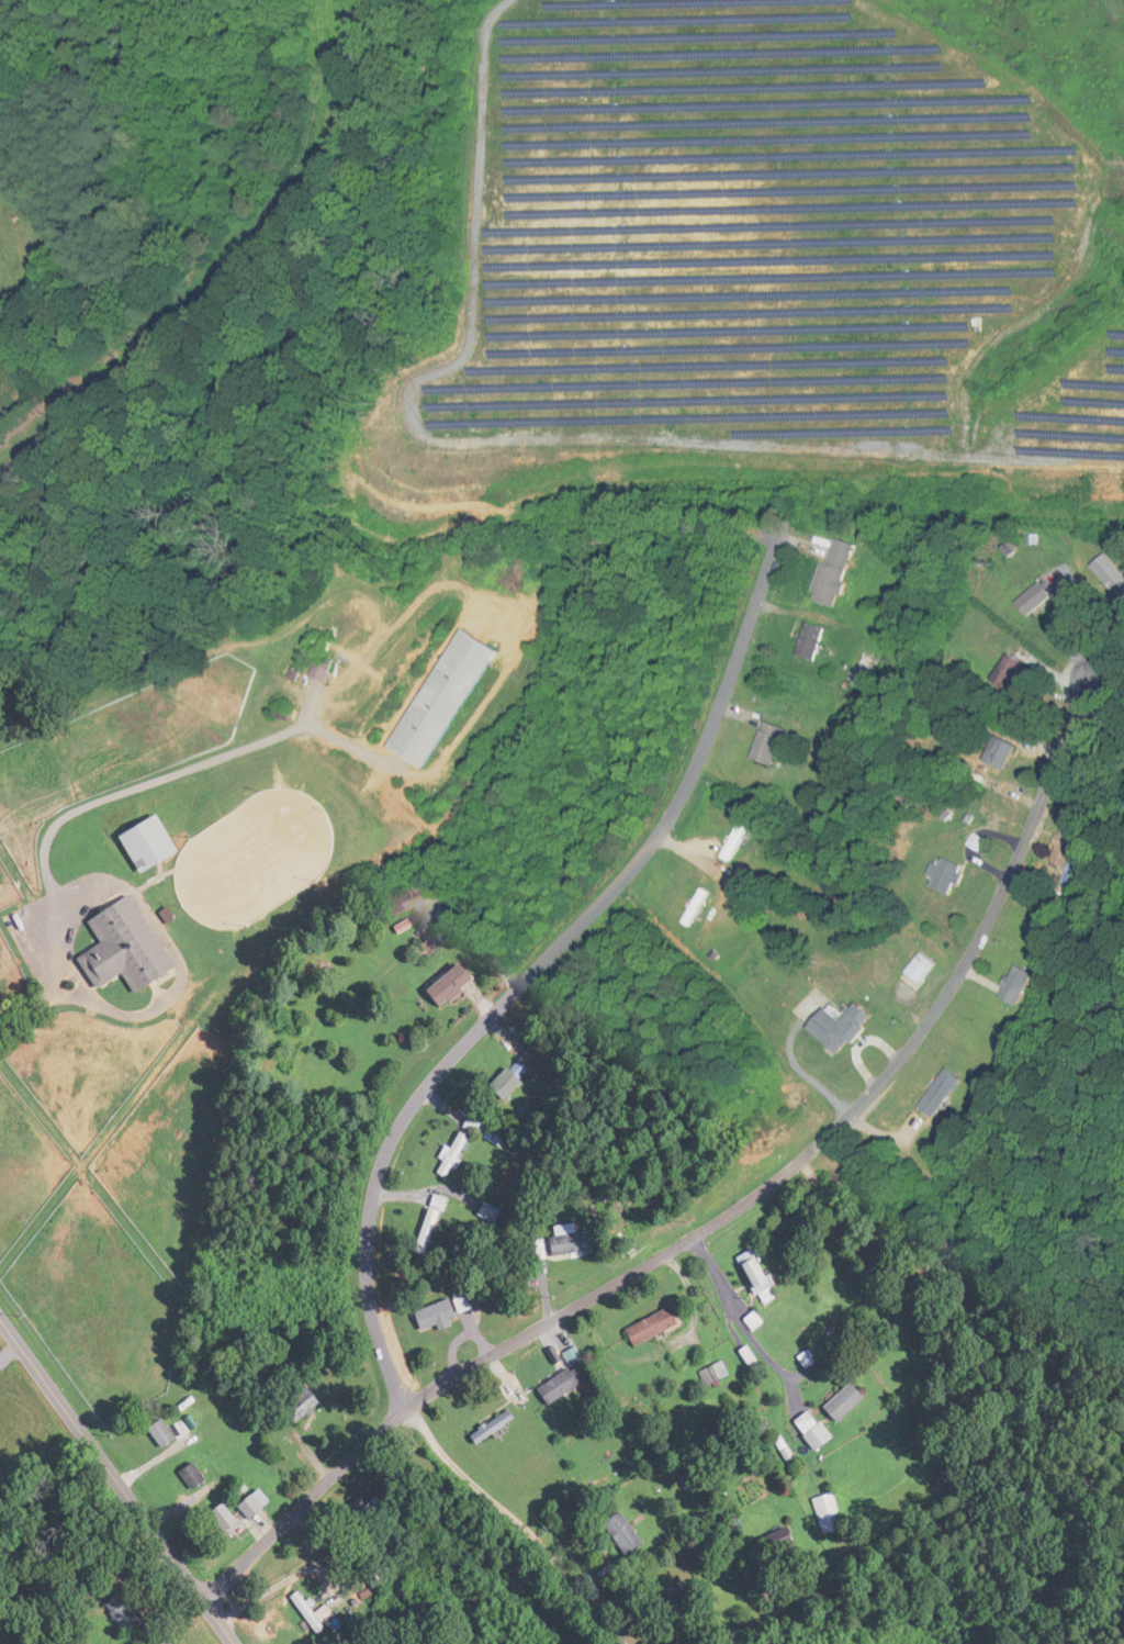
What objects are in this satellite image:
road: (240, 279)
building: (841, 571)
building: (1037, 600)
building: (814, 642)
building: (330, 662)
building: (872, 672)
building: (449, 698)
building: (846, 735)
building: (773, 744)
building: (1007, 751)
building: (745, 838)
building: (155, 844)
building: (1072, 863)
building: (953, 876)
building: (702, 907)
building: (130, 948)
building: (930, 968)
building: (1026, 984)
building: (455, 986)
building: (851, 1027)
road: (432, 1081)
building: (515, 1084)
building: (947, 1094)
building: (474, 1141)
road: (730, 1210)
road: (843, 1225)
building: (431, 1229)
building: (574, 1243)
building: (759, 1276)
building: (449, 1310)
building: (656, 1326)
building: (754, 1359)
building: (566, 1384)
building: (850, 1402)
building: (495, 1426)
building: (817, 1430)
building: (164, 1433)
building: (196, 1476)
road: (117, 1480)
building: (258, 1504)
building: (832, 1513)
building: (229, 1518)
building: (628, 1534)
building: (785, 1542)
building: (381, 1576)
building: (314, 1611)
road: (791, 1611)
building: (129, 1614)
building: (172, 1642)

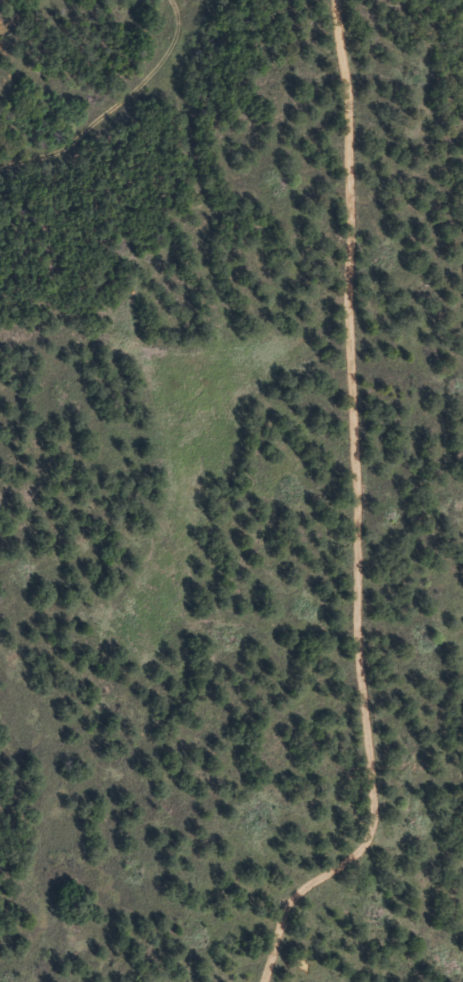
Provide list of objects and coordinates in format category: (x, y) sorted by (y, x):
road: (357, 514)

────

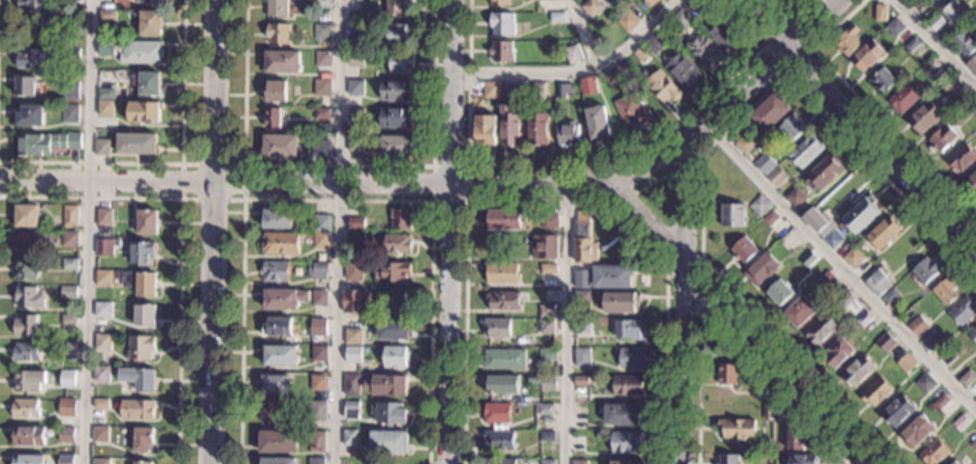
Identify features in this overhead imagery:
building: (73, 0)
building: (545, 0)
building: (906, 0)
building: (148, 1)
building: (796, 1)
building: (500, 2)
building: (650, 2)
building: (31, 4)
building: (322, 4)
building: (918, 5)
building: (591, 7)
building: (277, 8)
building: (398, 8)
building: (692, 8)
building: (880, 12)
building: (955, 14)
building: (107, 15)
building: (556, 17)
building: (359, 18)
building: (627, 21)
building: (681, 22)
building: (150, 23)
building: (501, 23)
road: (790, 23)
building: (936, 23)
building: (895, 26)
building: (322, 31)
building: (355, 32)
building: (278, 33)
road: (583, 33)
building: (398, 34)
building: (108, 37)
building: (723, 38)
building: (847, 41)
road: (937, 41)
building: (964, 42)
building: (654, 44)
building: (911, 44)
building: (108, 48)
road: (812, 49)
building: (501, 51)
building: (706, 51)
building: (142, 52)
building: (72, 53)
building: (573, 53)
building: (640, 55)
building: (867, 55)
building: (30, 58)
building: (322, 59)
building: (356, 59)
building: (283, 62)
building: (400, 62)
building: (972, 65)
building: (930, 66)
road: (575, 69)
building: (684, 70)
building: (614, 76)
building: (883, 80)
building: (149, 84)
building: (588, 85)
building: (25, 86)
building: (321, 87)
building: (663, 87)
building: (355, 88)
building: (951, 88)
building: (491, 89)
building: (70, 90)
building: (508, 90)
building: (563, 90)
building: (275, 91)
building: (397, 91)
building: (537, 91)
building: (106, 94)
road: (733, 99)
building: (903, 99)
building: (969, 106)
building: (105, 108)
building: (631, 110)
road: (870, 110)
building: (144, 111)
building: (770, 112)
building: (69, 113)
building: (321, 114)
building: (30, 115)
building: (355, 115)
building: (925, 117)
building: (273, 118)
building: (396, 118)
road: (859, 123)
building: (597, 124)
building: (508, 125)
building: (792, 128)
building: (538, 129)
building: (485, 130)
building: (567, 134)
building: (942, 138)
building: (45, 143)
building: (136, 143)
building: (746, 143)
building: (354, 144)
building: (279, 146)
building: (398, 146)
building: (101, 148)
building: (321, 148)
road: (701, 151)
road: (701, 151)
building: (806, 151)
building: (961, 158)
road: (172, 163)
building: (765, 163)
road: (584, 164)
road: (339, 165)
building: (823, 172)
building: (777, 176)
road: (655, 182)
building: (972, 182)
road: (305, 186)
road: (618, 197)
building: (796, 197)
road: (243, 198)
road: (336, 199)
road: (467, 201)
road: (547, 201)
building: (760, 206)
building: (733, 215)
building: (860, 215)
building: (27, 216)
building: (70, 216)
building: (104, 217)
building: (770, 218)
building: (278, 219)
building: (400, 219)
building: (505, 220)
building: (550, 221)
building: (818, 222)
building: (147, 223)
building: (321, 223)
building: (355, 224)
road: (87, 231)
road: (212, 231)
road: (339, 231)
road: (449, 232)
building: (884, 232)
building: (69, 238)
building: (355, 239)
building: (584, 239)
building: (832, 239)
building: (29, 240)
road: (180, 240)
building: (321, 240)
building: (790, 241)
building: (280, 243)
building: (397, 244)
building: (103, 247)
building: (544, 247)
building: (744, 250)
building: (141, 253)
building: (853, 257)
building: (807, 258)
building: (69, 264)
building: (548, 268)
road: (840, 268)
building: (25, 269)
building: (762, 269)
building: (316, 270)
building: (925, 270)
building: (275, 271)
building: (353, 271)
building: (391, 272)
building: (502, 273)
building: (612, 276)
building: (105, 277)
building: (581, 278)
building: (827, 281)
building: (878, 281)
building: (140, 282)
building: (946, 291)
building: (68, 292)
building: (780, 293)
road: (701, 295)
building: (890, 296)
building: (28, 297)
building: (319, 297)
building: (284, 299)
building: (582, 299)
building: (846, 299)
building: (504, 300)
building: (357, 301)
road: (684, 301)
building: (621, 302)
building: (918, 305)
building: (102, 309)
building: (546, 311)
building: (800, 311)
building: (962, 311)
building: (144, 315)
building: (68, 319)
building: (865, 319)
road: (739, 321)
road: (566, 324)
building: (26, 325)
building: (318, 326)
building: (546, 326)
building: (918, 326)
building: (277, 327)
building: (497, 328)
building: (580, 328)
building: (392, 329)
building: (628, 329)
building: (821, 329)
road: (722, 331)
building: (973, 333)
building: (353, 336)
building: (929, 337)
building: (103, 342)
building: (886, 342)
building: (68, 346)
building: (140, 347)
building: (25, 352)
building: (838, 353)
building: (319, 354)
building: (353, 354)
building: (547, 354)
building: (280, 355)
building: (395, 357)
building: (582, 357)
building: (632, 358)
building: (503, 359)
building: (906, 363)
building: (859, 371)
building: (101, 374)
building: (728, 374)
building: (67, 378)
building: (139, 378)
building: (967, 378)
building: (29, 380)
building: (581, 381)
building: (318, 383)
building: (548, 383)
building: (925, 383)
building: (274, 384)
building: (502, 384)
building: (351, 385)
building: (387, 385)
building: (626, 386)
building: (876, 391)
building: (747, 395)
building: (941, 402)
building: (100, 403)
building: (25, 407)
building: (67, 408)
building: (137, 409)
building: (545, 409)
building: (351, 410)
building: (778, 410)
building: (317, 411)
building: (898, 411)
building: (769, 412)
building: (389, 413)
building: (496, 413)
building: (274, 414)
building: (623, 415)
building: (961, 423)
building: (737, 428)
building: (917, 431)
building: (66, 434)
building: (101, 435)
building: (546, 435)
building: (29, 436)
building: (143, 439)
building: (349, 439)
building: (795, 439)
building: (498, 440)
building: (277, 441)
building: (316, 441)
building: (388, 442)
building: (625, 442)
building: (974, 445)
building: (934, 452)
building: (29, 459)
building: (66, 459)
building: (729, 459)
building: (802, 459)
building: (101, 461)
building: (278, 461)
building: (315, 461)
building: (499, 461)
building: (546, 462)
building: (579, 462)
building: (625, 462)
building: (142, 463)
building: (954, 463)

────

The number of lines above where the word "this" occurs, and only that number, is the answer.

2